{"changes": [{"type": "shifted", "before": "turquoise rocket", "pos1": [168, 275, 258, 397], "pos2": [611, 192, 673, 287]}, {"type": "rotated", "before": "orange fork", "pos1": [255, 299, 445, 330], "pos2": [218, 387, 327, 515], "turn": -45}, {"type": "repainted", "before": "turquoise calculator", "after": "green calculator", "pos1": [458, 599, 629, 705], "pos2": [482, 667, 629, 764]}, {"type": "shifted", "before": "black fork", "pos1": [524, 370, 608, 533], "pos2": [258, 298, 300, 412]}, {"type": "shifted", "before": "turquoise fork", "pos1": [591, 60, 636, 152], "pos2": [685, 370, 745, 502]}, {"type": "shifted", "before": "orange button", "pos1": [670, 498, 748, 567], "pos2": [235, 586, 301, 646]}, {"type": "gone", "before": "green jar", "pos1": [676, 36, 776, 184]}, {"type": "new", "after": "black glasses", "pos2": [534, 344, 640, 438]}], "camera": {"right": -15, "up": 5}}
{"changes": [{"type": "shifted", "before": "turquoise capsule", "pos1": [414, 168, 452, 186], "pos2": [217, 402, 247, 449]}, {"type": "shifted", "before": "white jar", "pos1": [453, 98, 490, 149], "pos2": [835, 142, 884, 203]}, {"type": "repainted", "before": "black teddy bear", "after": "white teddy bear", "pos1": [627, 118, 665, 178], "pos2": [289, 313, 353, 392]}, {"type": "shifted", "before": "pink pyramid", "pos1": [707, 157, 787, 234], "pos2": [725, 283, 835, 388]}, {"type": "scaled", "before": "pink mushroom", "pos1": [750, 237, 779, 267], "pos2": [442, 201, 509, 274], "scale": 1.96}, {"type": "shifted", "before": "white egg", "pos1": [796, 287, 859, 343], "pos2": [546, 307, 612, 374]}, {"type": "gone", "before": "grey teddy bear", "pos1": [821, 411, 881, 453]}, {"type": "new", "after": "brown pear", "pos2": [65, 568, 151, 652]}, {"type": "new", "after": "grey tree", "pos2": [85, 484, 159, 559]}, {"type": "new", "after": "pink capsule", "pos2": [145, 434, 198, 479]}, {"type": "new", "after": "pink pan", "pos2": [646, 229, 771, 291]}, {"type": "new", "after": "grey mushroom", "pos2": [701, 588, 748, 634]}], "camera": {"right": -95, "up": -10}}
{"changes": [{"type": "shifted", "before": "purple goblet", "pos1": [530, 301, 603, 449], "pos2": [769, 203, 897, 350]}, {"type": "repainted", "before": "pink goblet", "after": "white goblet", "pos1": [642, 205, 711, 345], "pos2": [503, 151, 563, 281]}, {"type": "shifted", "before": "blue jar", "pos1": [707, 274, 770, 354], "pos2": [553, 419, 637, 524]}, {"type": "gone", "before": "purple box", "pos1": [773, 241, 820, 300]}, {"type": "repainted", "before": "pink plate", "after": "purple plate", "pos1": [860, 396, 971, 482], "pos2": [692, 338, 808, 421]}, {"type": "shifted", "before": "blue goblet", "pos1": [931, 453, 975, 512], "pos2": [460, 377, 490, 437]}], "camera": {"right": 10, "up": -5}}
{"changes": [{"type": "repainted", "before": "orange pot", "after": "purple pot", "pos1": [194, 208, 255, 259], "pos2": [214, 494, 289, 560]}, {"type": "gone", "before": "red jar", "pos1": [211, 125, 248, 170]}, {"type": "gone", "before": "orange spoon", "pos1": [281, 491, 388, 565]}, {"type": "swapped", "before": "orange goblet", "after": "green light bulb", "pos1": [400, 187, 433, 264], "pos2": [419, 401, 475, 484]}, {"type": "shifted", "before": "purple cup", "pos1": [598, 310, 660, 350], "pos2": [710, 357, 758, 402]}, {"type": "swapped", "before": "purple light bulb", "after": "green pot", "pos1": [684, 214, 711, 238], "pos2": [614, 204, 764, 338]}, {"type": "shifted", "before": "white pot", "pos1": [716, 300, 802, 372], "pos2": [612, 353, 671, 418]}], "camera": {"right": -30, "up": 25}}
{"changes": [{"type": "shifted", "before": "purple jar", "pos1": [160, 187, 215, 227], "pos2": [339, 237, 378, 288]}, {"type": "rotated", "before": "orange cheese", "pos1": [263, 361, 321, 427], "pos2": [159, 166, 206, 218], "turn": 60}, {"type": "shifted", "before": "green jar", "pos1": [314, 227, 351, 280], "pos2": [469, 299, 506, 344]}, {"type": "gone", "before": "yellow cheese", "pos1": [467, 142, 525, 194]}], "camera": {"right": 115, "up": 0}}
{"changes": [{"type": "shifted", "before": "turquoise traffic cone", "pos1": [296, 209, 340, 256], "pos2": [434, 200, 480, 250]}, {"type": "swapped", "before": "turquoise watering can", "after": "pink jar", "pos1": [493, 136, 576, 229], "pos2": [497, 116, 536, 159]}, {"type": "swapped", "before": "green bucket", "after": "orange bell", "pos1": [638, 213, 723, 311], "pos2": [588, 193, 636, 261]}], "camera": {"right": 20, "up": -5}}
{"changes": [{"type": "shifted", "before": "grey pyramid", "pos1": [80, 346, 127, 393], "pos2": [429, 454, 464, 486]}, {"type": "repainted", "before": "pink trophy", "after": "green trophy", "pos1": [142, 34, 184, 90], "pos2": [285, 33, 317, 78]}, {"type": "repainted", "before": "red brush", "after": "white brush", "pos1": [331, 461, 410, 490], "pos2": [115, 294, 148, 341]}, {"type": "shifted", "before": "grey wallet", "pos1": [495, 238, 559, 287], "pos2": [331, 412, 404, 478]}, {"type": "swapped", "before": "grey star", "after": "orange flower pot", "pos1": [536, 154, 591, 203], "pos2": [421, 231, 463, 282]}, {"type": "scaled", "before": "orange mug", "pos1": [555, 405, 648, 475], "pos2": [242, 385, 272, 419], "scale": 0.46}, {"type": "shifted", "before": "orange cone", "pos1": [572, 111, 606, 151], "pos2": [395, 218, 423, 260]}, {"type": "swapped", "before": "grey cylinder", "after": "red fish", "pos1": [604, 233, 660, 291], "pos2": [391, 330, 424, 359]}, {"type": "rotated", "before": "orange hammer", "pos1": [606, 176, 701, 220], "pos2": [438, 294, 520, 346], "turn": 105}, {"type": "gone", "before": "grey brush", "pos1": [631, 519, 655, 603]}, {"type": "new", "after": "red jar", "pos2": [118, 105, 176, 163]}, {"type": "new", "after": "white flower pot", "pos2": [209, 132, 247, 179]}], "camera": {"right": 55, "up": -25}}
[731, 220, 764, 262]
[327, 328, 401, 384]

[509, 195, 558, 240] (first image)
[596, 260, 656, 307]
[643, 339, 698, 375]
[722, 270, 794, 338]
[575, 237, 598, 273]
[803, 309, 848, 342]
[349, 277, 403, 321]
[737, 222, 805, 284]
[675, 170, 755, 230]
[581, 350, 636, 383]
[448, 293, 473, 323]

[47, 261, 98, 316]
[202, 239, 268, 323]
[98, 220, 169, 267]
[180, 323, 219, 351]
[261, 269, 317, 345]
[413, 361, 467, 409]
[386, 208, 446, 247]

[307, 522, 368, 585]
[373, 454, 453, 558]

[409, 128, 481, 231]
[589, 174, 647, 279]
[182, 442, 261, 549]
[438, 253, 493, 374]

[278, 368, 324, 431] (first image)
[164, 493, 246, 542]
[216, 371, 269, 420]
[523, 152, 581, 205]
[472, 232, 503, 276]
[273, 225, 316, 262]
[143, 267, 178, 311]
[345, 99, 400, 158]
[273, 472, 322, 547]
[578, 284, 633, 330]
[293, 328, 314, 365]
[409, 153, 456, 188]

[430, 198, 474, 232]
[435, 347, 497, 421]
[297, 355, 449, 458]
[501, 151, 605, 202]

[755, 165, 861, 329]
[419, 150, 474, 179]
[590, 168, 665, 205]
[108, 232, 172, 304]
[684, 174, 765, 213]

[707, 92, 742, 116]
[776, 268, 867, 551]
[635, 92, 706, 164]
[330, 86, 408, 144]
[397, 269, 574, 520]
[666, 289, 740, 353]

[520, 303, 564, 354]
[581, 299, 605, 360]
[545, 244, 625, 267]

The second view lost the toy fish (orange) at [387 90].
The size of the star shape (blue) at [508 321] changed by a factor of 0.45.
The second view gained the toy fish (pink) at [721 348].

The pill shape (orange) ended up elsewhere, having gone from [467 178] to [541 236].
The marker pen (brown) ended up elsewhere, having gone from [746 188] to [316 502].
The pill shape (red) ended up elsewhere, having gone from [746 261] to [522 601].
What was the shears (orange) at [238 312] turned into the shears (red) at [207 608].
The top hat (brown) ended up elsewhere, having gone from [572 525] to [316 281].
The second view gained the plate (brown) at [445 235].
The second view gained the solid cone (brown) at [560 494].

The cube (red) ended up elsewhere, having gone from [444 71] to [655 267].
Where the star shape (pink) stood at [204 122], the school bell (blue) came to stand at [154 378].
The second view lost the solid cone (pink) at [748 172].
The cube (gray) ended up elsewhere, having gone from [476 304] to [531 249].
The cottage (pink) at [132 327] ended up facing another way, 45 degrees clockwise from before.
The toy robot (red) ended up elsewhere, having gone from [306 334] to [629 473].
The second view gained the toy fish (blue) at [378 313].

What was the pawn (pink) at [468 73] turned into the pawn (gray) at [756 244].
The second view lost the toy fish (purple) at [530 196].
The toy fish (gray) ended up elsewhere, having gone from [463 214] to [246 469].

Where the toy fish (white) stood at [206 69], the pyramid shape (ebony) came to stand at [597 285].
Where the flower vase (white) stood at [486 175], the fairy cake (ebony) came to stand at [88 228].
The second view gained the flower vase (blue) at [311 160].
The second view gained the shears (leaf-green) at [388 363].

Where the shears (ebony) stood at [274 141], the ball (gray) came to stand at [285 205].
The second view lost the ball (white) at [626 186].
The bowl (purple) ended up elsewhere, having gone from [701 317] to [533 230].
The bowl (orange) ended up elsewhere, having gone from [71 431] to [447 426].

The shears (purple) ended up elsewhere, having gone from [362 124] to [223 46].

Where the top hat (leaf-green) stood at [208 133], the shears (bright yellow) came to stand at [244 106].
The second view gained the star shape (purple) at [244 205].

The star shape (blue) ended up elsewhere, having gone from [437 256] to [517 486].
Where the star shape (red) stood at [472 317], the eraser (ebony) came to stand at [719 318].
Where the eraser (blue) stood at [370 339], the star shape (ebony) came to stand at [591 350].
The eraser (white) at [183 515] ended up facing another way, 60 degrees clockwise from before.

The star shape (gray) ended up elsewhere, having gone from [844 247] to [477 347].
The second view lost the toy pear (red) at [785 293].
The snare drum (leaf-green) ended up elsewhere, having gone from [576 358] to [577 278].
• • • •
Set down, exactly as they stand above, the lines starting with the line with "[731, 220, 764, 262]" and going on through the line with "The size of", and no others.

[731, 220, 764, 262]
[327, 328, 401, 384]

[509, 195, 558, 240] (first image)
[596, 260, 656, 307]
[643, 339, 698, 375]
[722, 270, 794, 338]
[575, 237, 598, 273]
[803, 309, 848, 342]
[349, 277, 403, 321]
[737, 222, 805, 284]
[675, 170, 755, 230]
[581, 350, 636, 383]
[448, 293, 473, 323]

[47, 261, 98, 316]
[202, 239, 268, 323]
[98, 220, 169, 267]
[180, 323, 219, 351]
[261, 269, 317, 345]
[413, 361, 467, 409]
[386, 208, 446, 247]

[307, 522, 368, 585]
[373, 454, 453, 558]

[409, 128, 481, 231]
[589, 174, 647, 279]
[182, 442, 261, 549]
[438, 253, 493, 374]

[278, 368, 324, 431] (first image)
[164, 493, 246, 542]
[216, 371, 269, 420]
[523, 152, 581, 205]
[472, 232, 503, 276]
[273, 225, 316, 262]
[143, 267, 178, 311]
[345, 99, 400, 158]
[273, 472, 322, 547]
[578, 284, 633, 330]
[293, 328, 314, 365]
[409, 153, 456, 188]

[430, 198, 474, 232]
[435, 347, 497, 421]
[297, 355, 449, 458]
[501, 151, 605, 202]

[755, 165, 861, 329]
[419, 150, 474, 179]
[590, 168, 665, 205]
[108, 232, 172, 304]
[684, 174, 765, 213]

[707, 92, 742, 116]
[776, 268, 867, 551]
[635, 92, 706, 164]
[330, 86, 408, 144]
[397, 269, 574, 520]
[666, 289, 740, 353]

[520, 303, 564, 354]
[581, 299, 605, 360]
[545, 244, 625, 267]

The second view lost the toy fish (orange) at [387 90].
The size of the star shape (blue) at [508 321] changed by a factor of 0.45.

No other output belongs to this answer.